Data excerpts

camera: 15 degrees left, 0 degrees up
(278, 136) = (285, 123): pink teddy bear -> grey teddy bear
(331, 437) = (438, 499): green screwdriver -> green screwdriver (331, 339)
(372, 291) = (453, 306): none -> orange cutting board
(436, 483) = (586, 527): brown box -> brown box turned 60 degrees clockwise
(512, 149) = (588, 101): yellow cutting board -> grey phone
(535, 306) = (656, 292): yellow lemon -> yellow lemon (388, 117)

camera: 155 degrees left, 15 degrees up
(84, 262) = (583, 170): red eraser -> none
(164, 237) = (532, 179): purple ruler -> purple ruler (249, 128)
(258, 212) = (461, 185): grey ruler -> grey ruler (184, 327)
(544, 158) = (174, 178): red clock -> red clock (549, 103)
==
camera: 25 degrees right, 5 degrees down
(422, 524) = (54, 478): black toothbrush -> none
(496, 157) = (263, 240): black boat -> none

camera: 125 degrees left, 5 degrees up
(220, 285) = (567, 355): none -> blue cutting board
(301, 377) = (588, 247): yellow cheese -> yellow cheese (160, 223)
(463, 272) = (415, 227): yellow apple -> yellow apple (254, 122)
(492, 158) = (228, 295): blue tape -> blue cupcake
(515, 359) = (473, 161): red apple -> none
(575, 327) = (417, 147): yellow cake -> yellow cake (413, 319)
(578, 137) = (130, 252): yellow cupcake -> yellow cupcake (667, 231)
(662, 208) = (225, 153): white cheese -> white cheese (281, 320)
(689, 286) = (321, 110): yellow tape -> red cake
...
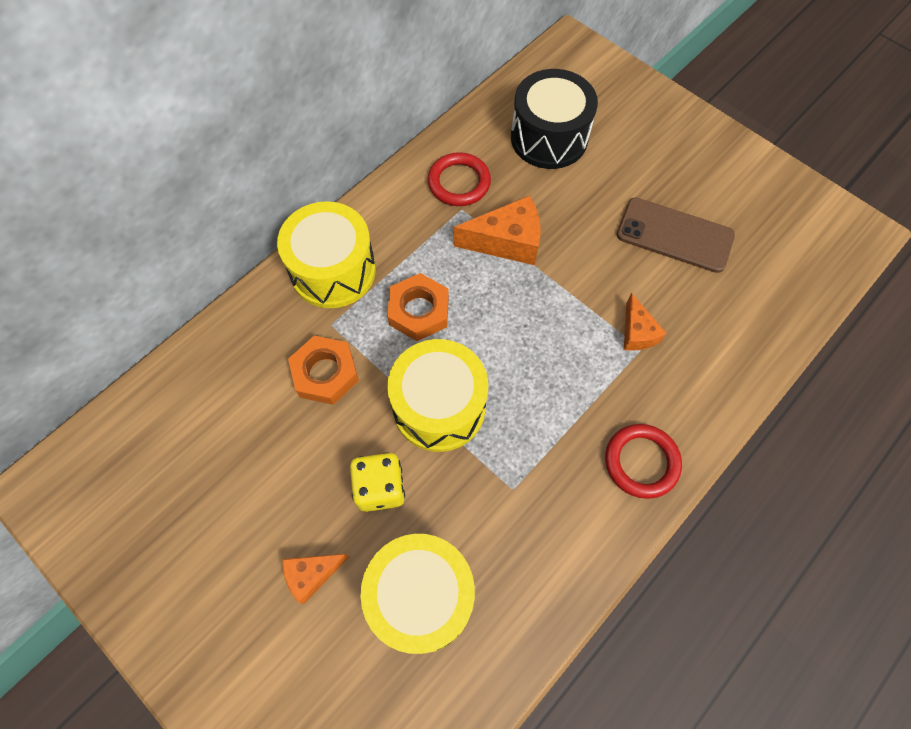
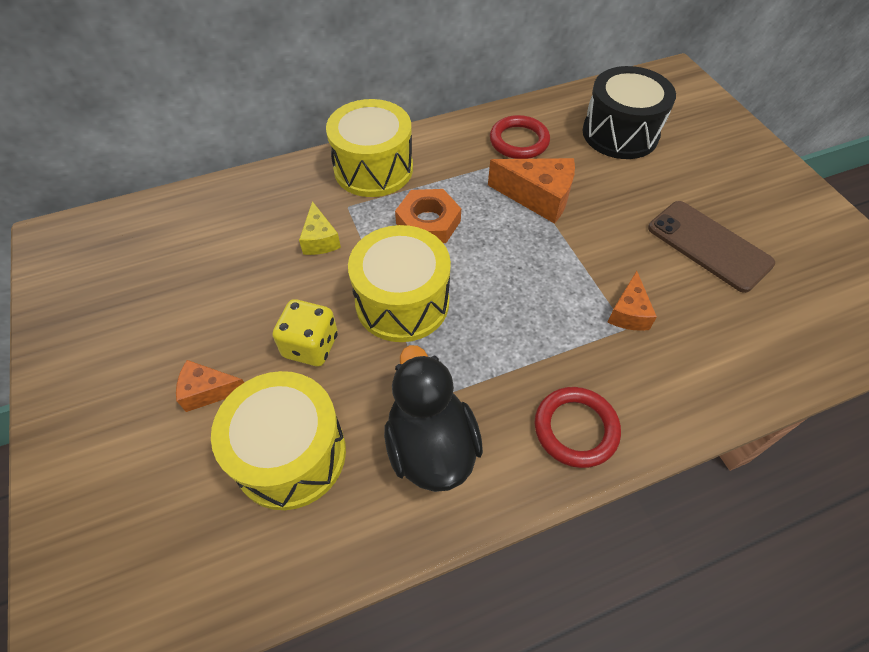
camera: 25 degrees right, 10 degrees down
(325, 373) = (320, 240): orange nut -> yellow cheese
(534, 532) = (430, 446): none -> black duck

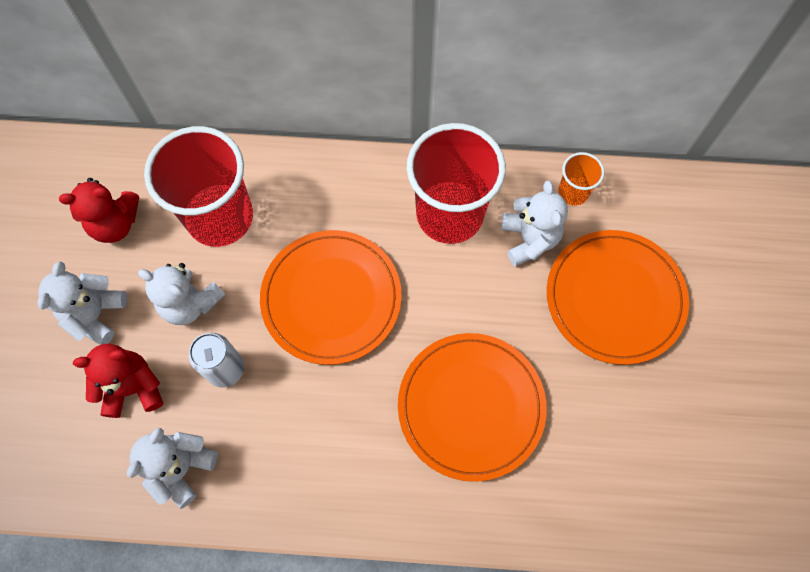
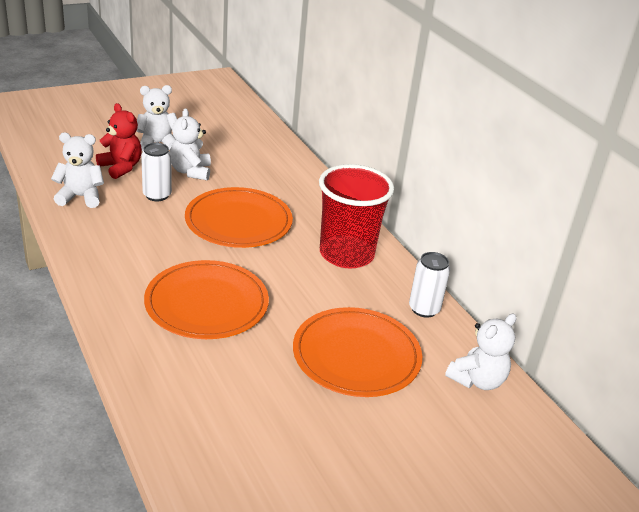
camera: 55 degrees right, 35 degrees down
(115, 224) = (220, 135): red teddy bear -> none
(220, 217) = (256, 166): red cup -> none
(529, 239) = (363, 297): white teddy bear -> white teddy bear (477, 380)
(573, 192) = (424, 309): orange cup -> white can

What to work on: Could you restate, word for word, the lines above from the one with "(529, 239) = (363, 297): white" to the one with "(573, 192) = (424, 309): orange", both included?

Result of the exercise:
(529, 239) = (363, 297): white teddy bear -> white teddy bear (477, 380)
(573, 192) = (424, 309): orange cup -> white can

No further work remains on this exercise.